Activity. Reproduce each line of the entries that carries "degrees".

Supplied records.
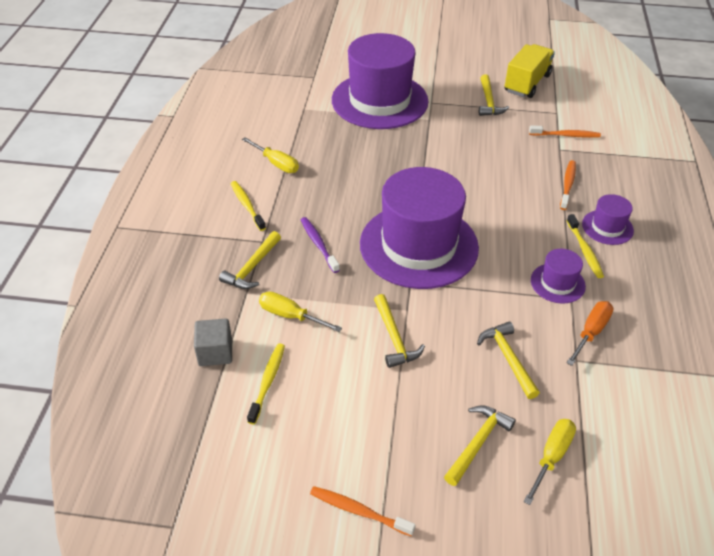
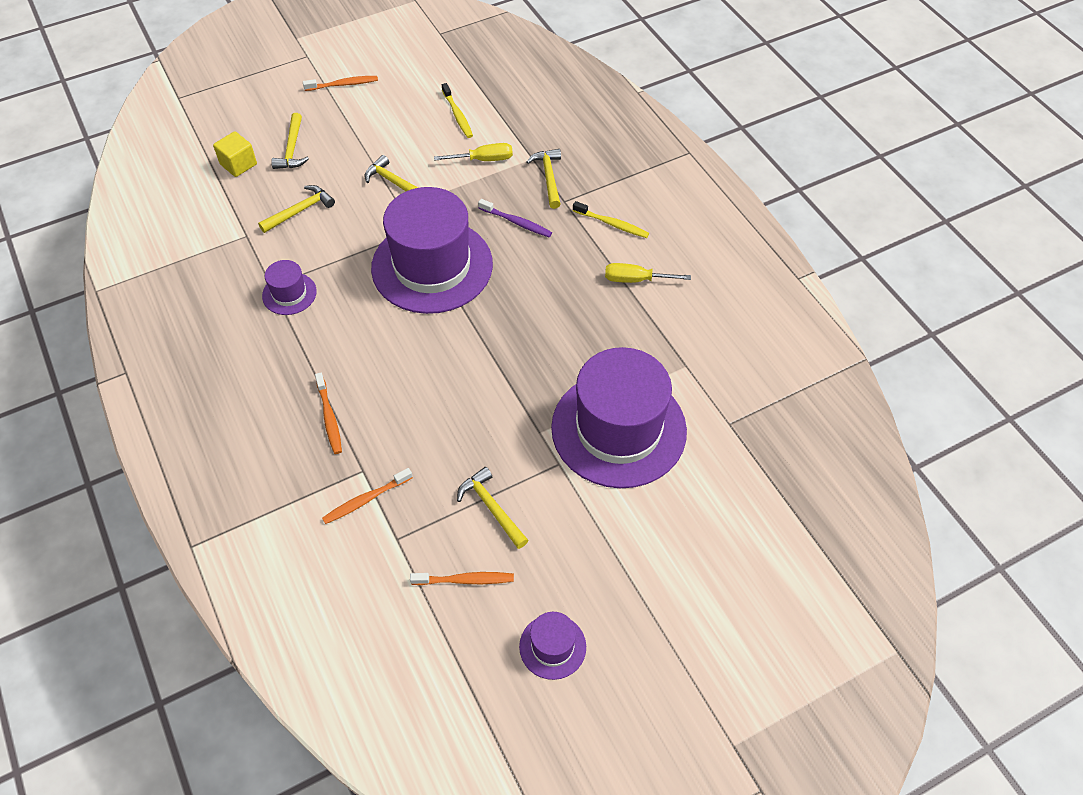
camera: 145 degrees right, 10 degrees up
(215, 352) = (510, 113): grey cube -> none
(508, 358) = (300, 210): yellow hammer -> yellow hammer turned 75 degrees counterclockwise
(527, 83) = (465, 580): yellow truck -> orange toothbrush
(551, 457) = (238, 164): yellow screwdriver -> yellow cube
(584, 250) = (278, 341): yellow toothbrush -> none
(591, 332) = (243, 263): orange screwdriver -> none
(607, 227) = (266, 382): purple hat -> purple hat (552, 646)

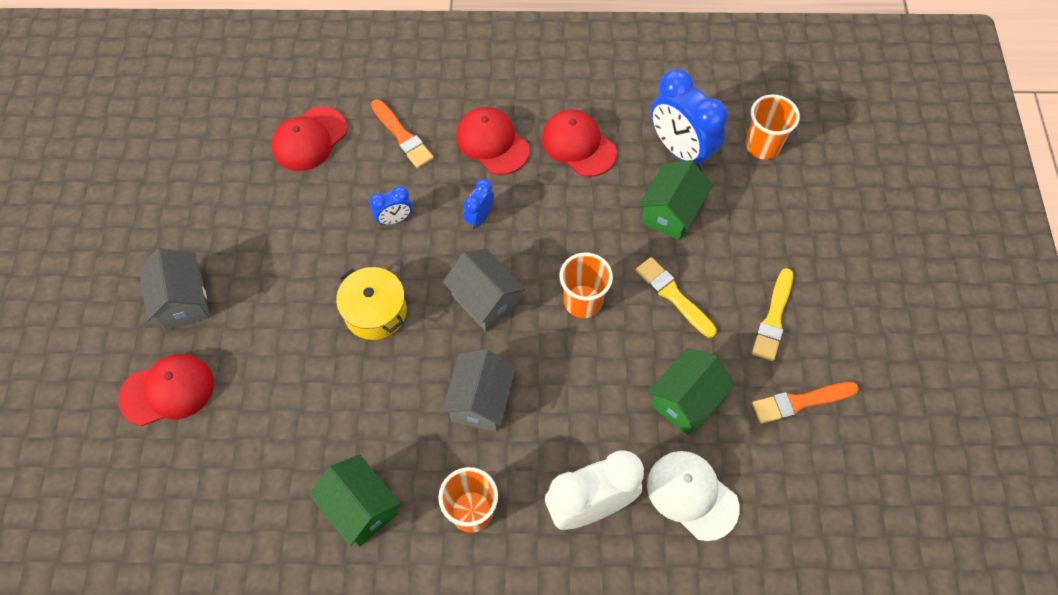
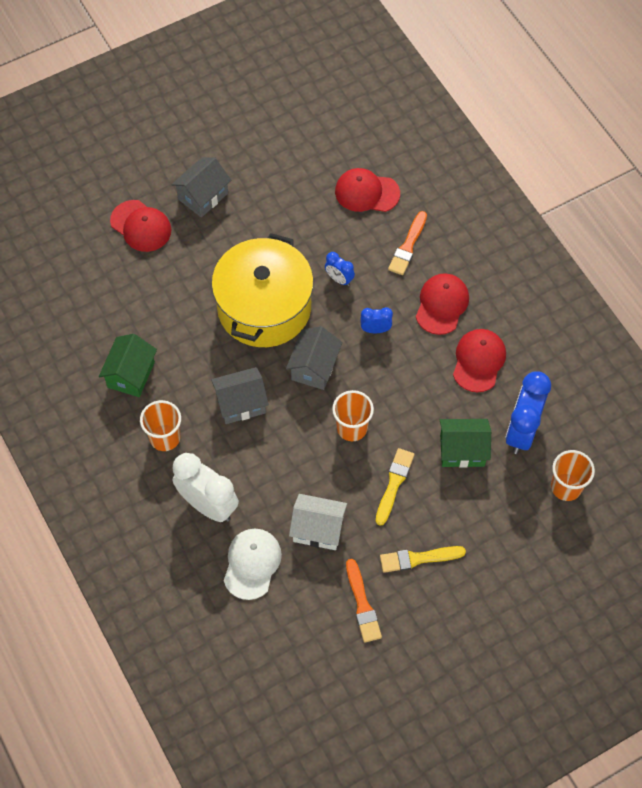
camera: 60 degrees right, 0 degrees up
(375, 312) = (264, 307): yellow pot -> yellow pot, size x1.97
(686, 400) = (318, 529): green house -> white house
(800, 402) = (362, 604): orange brush -> orange brush turned 150 degrees counterclockwise

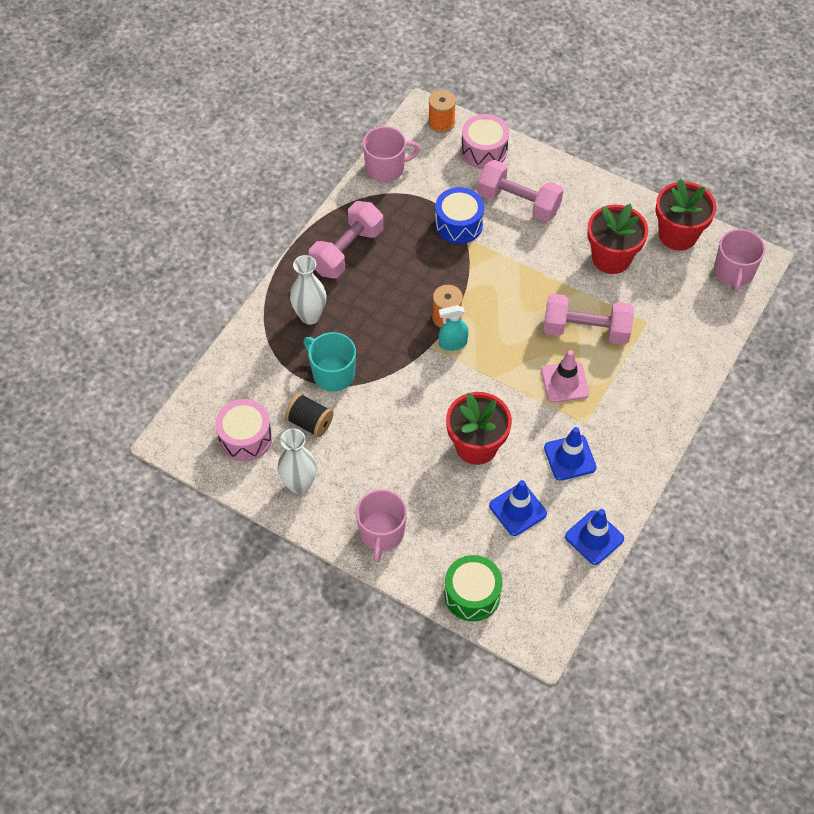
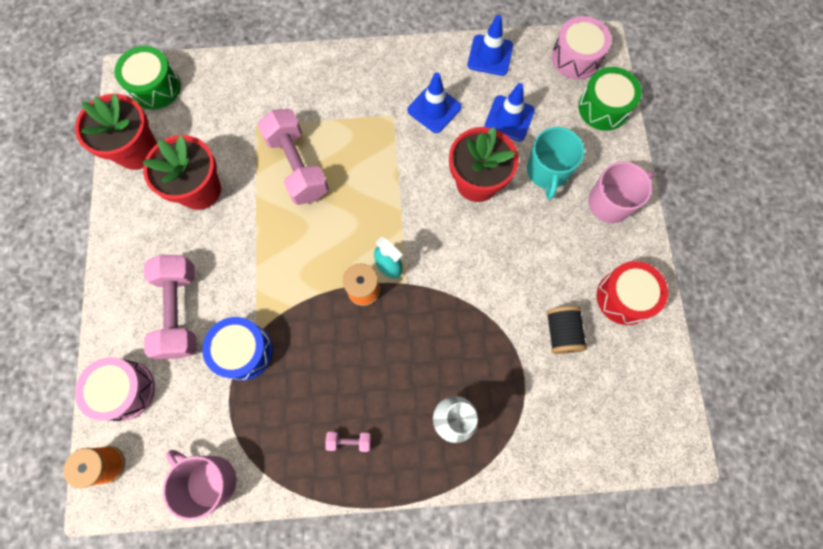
camera: 125 degrees left, 15 degrees up
(245, 438) = (621, 379): pink drum -> pink drum (576, 58)
(299, 484) = (624, 297): white vase -> red drum
(332, 373) = (498, 350): turquoise mug -> turquoise mug (547, 171)
(347, 251) = (349, 441): pink dumbbell -> pink dumbbell, size x0.42
(564, 382) = (364, 152): pink traffic cone -> none
(733, 272) = (155, 87): pink mug -> green drum

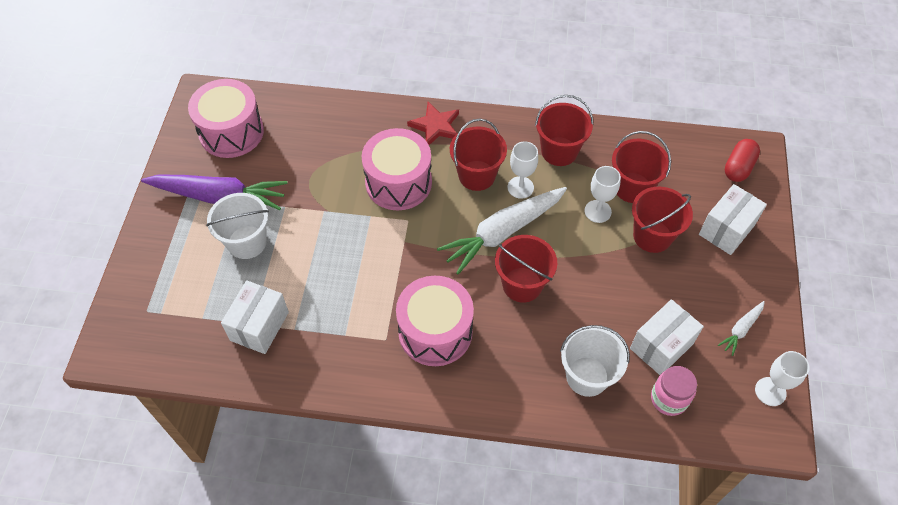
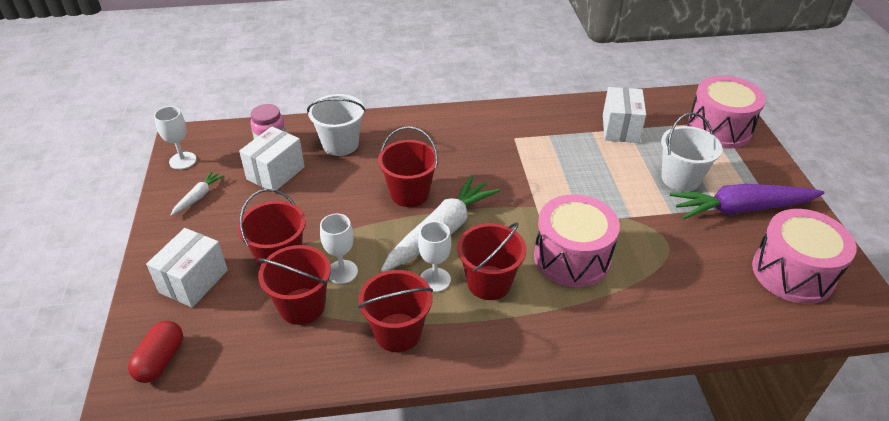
camera: 165 degrees right, 15 degrees down
(435, 126) = (564, 332): red star -> none
(435, 332) = (475, 149): pink drum -> pink drum (719, 128)

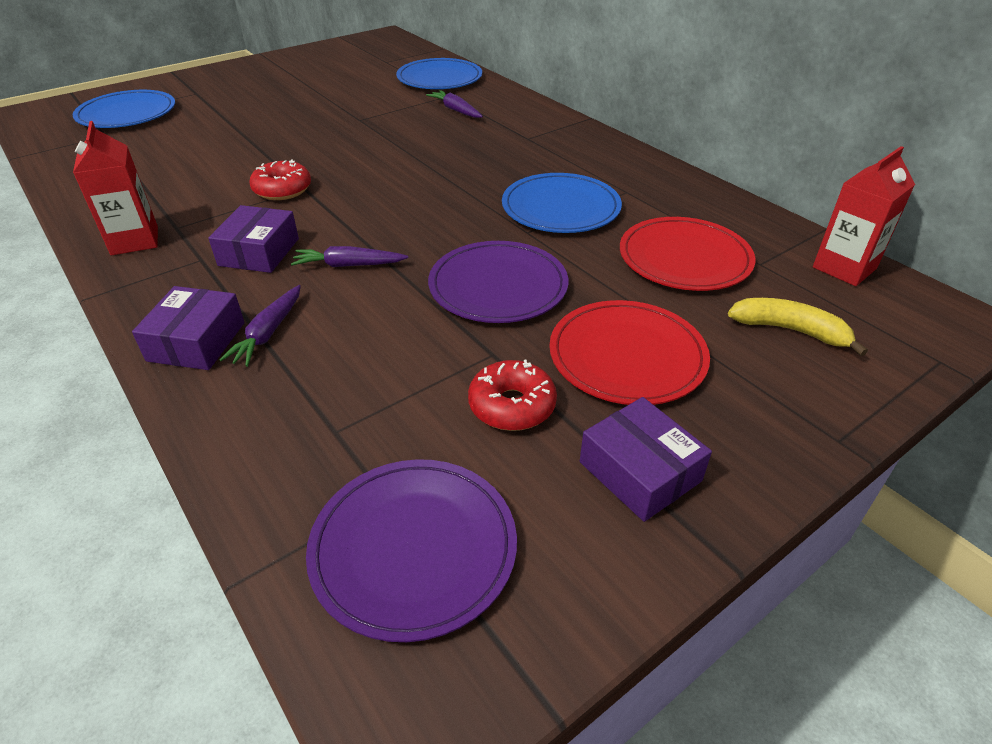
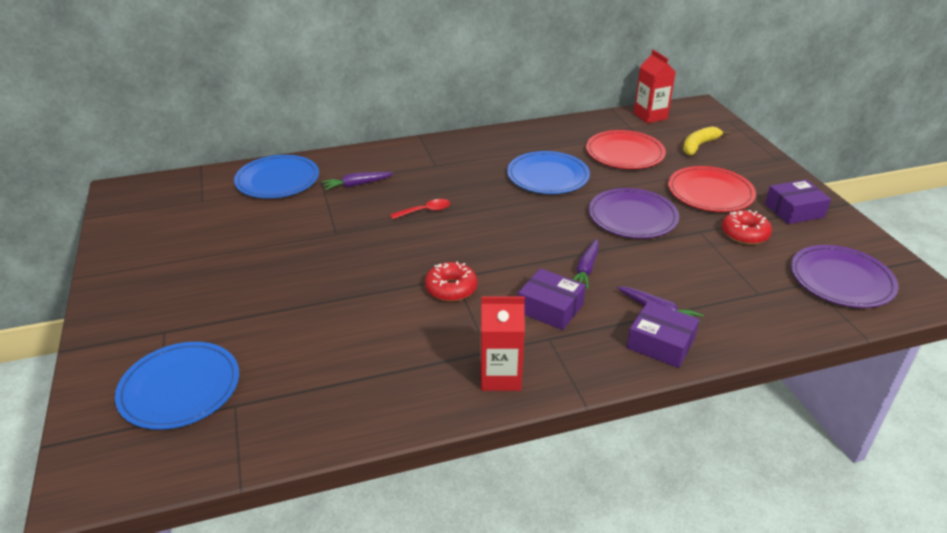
camera: 70 degrees left, 5 degrees down
(425, 151) = (425, 211): none -> red spoon

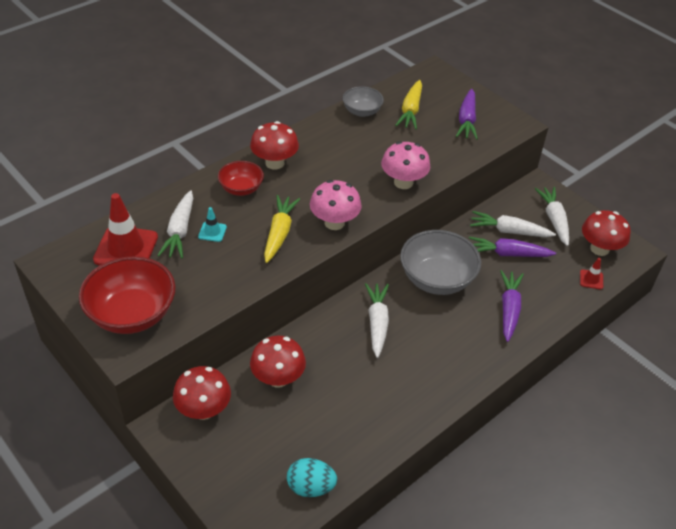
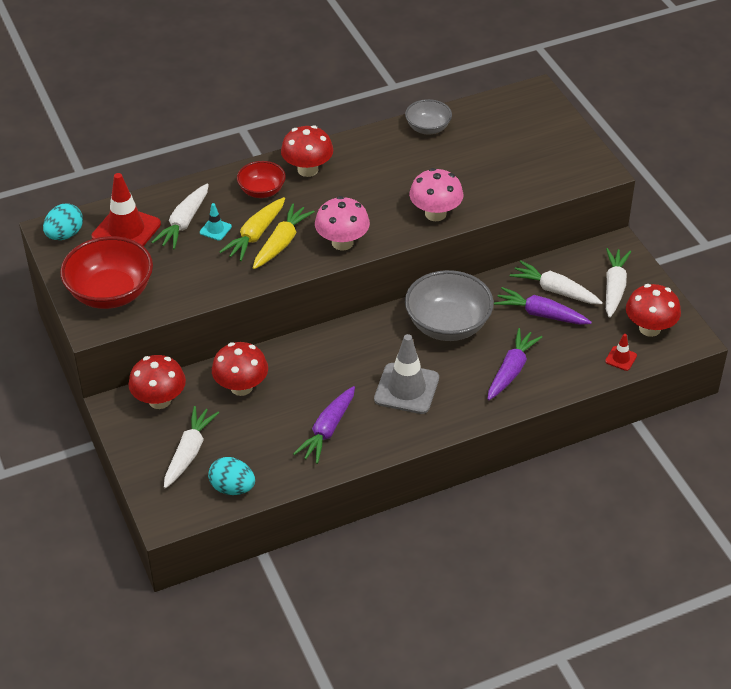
camera: 20 degrees right, 0 degrees up
(65, 264) = (65, 235): none -> turquoise egg
(377, 323) = (363, 356): white carrot -> white carrot (189, 452)
(411, 110) = (484, 136): yellow carrot -> yellow carrot (255, 235)
(428, 346) = (406, 389): none -> grey traffic cone
(467, 120) = (542, 157): purple carrot -> purple carrot (328, 430)

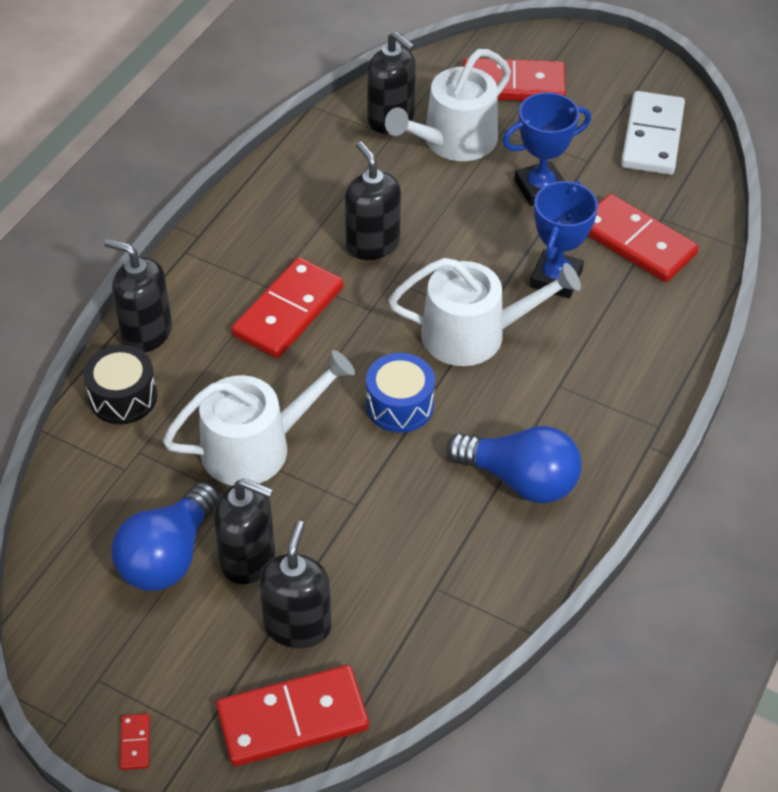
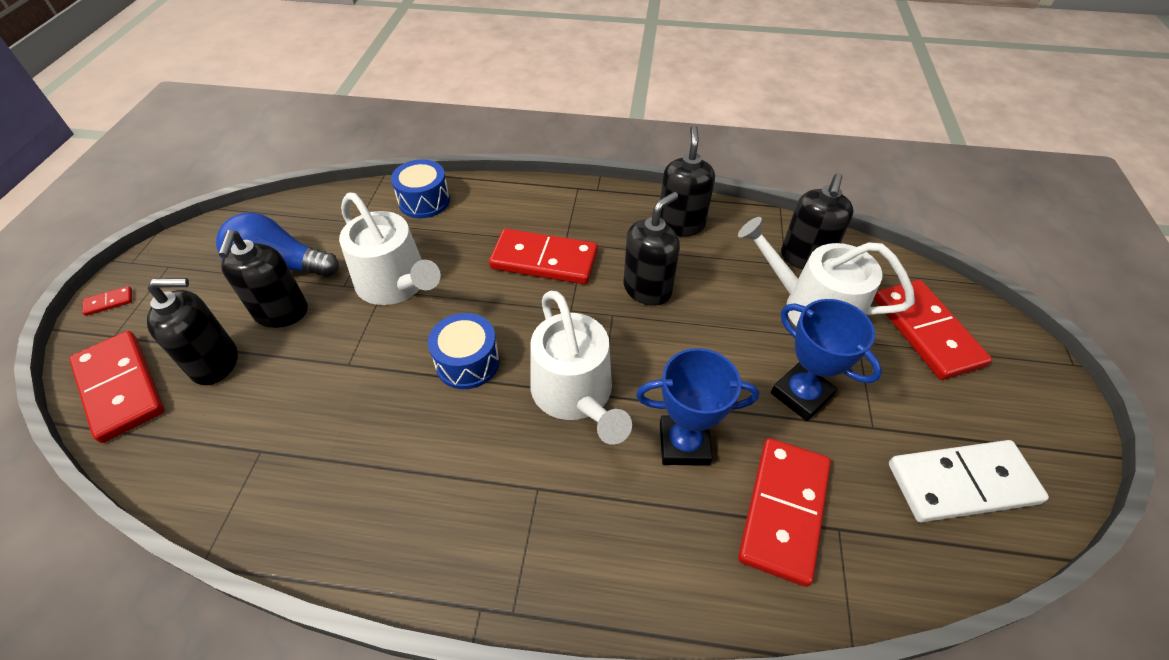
camera: 70 degrees right, 0 degrees up
(123, 397) = (424, 201): black drum -> blue drum
(146, 333) = (489, 193): black soap dispenser -> black soap dispenser (681, 224)
(520, 480) = (402, 486): blue light bulb -> none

Written answer.
camera: 145 degrees right, 10 degrees up
(508, 358) = (300, 210): yellow hammer -> yellow hammer turned 75 degrees counterclockwise
camera: 60 degrees right, 0 degrees up
(800, 402) = (362, 604): orange brush -> orange brush turned 150 degrees counterclockwise
camera: 125 degrees left, 15 degrees up
camera: 165 degrees right, 15 degrees down
camera: 70 degrees left, 5 degrees down
camera: 20 degrees right, 0 degrees up
camera: 70 degrees right, 0 degrees up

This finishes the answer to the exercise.